[Opening DATA EXCERPTS section]
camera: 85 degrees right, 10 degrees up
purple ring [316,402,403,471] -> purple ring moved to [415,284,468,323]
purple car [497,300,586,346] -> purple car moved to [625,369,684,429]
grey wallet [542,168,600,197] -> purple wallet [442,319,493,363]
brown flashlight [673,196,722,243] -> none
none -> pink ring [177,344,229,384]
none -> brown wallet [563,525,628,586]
[Closing DATA EXCERPTS section]
- [TASK PROMPT]
Could you copy exactly the line containing "purple car [497,300,586,346]" and each line after it through the end of the records, and nothing else?

- [ANSWER BELOW]
purple car [497,300,586,346] -> purple car moved to [625,369,684,429]
grey wallet [542,168,600,197] -> purple wallet [442,319,493,363]
brown flashlight [673,196,722,243] -> none
none -> pink ring [177,344,229,384]
none -> brown wallet [563,525,628,586]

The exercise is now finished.